** Opening DATA FOR ANALYSIS block **

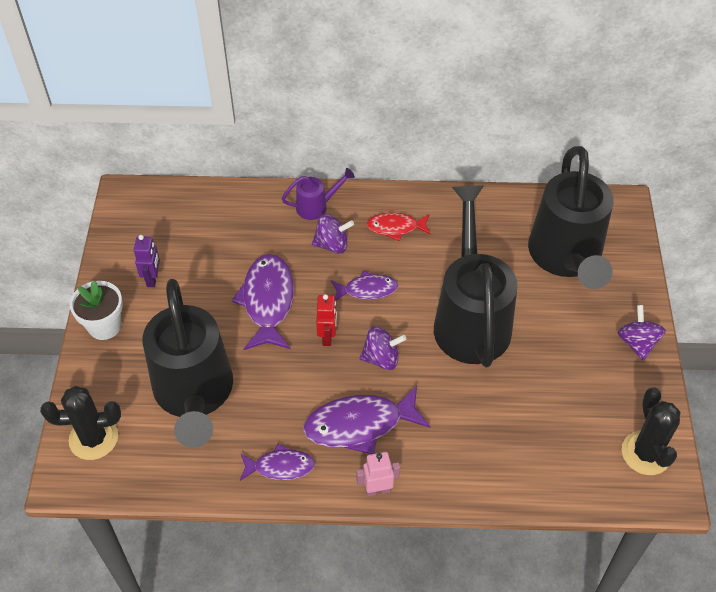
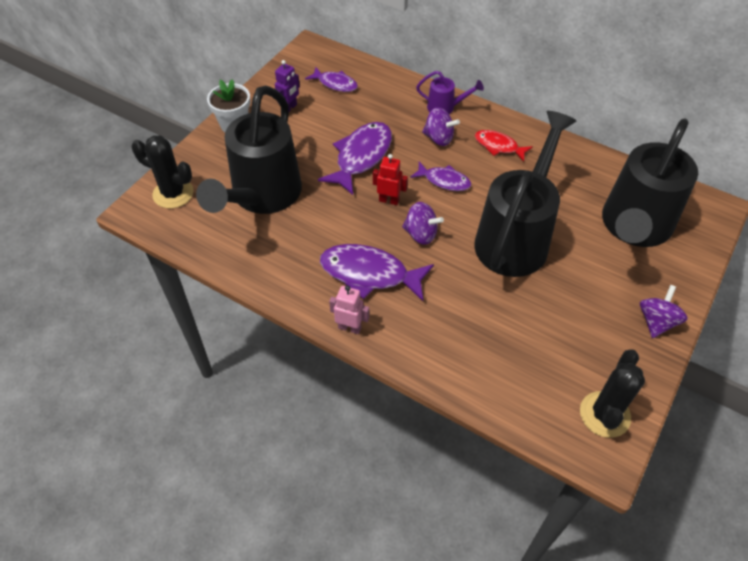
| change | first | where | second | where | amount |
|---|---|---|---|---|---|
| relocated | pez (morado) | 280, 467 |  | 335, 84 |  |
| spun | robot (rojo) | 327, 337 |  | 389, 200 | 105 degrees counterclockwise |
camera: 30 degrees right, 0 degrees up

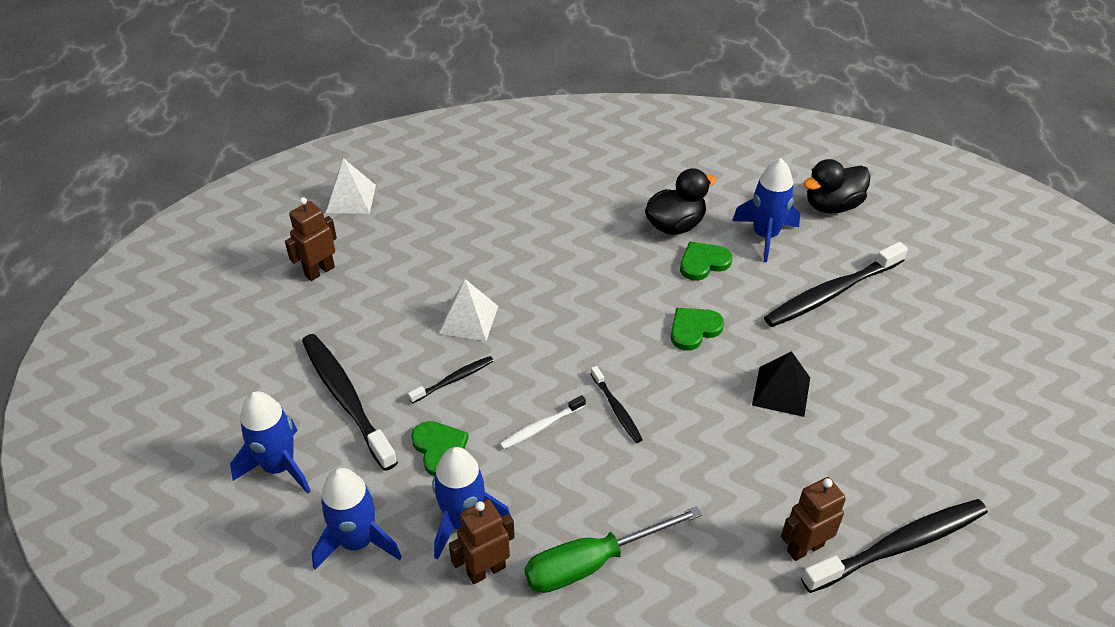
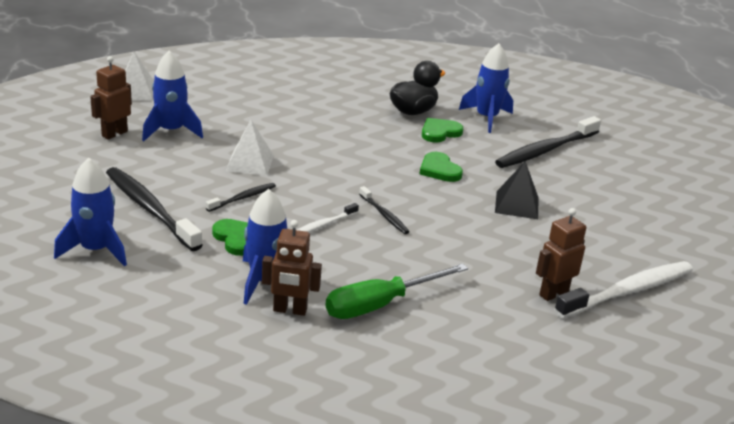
| change | first | where | second | where | amount |
|---|---|---|---|---|---|
| relocated | cohete (azul) | 357, 541 |  | 171, 131 |  |
| spun | robot (marrón) | 486, 570 |  | 290, 310 | 135 degrees counterclockwise |
| spun | corazón (verde) | 694, 329 |  | 439, 170 | 75 degrees counterclockwise |
| colour | cepillo de dientes (negro) | 899, 545 | cepillo de dientes (blanco) | 628, 291 |  |
| missing | pato (negro) | 832, 205 |  |  |  |
camera: 10 degrees left, 15 degrees down

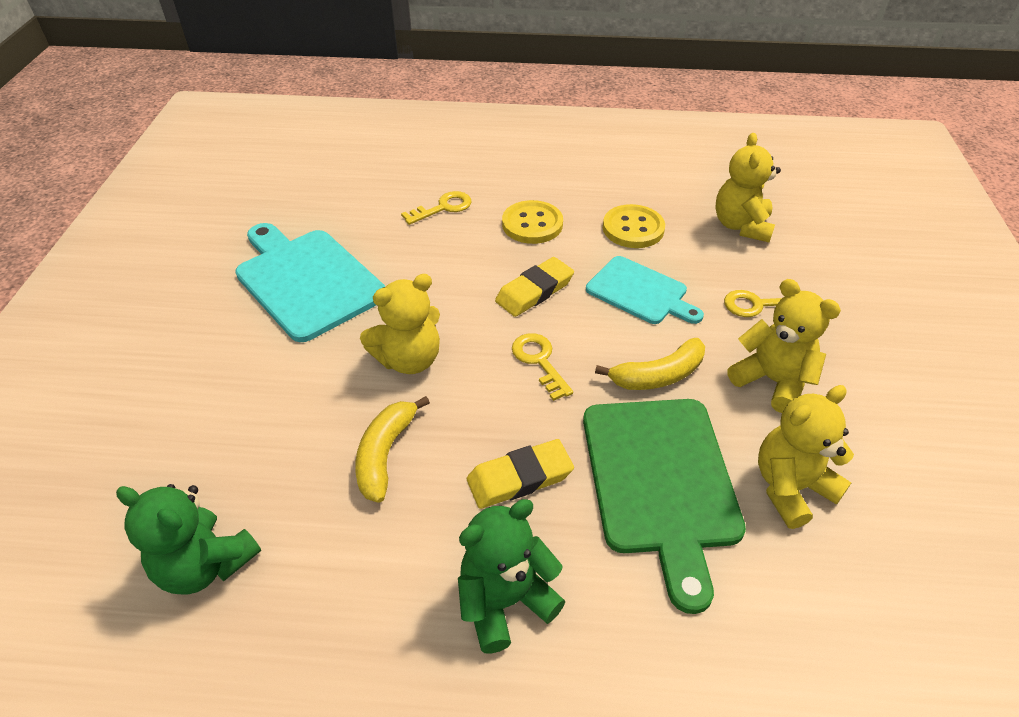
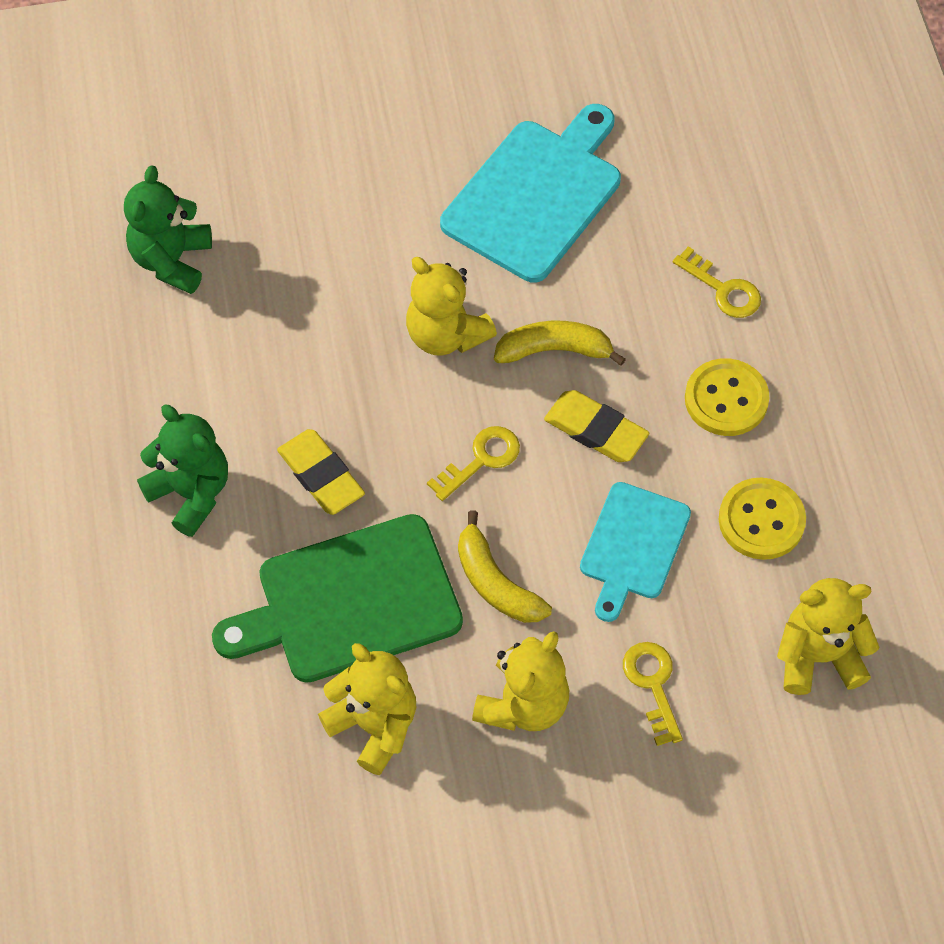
| change | first | where | second | where | amount |
|---|---|---|---|---|---|
| relocated | plátano (amarillo) | 385, 454 |  | 554, 350 |  |
camera: 75 degrees right, 15 degrees up

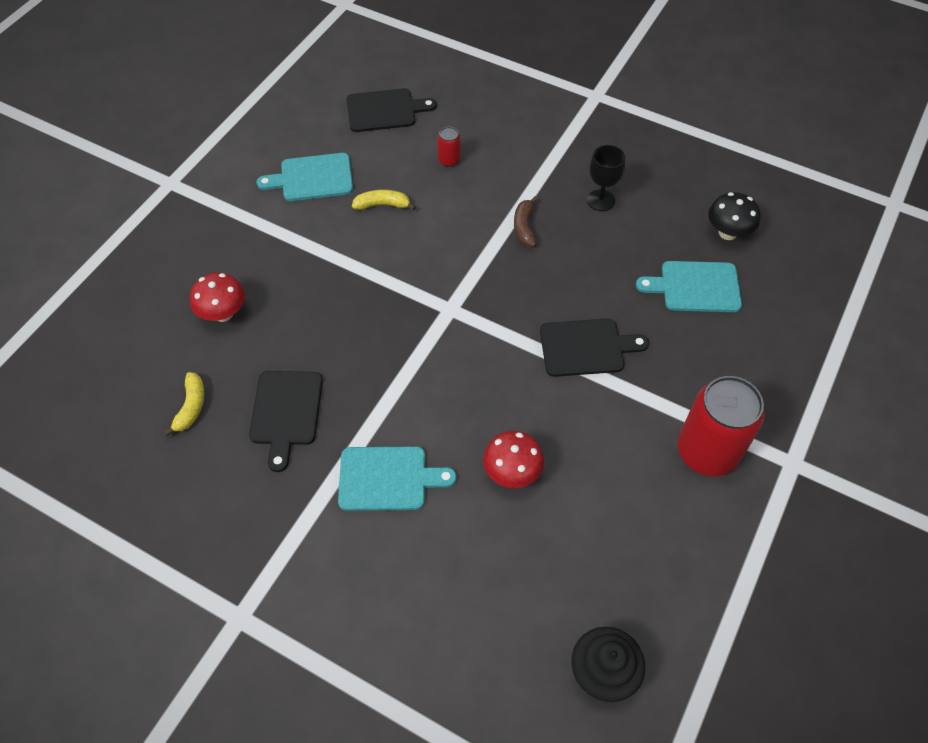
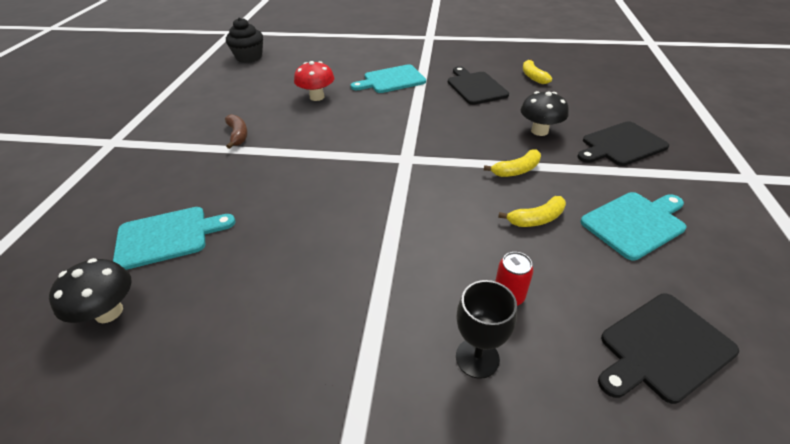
| change | first | where | second | where | amount |
|---|---|---|---|---|---|
| missing | seta (rojo) | 223, 313 |  |  |  |
| relocated | plátano (marrón) | 524, 227 |  | 238, 135 |  |
| relocated | tabla de cortar (negro) | 586, 347 |  | 621, 145 |  |
| relocated | copa (negro) | 600, 200 |  | 477, 358 |  |
| missing | lata (rojo) | 707, 452 |  |  |  |
| appeared |  |  | plátano (amarillo) | 516, 170 |  |
| appeared |  |  | seta (negro) | 539, 131 |  |
camera: 160 degrees right, 15 degrees down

** Closing DATA FOR ANALYSIS block **

▶ **PROBLEM REQUIREMENTS**: Output exactly those lines of the data above that run from the line with "relocated | plátano (amarillo)" up to and including the line with "(amarillo) | 516, 170". No pictures go in.

▶ **RESPONSE TO THE TASK**:
| relocated | plátano (amarillo) | 385, 454 |  | 554, 350 |  |
camera: 75 degrees right, 15 degrees up

| change | first | where | second | where | amount |
|---|---|---|---|---|---|
| missing | seta (rojo) | 223, 313 |  |  |  |
| relocated | plátano (marrón) | 524, 227 |  | 238, 135 |  |
| relocated | tabla de cortar (negro) | 586, 347 |  | 621, 145 |  |
| relocated | copa (negro) | 600, 200 |  | 477, 358 |  |
| missing | lata (rojo) | 707, 452 |  |  |  |
| appeared |  |  | plátano (amarillo) | 516, 170 |  |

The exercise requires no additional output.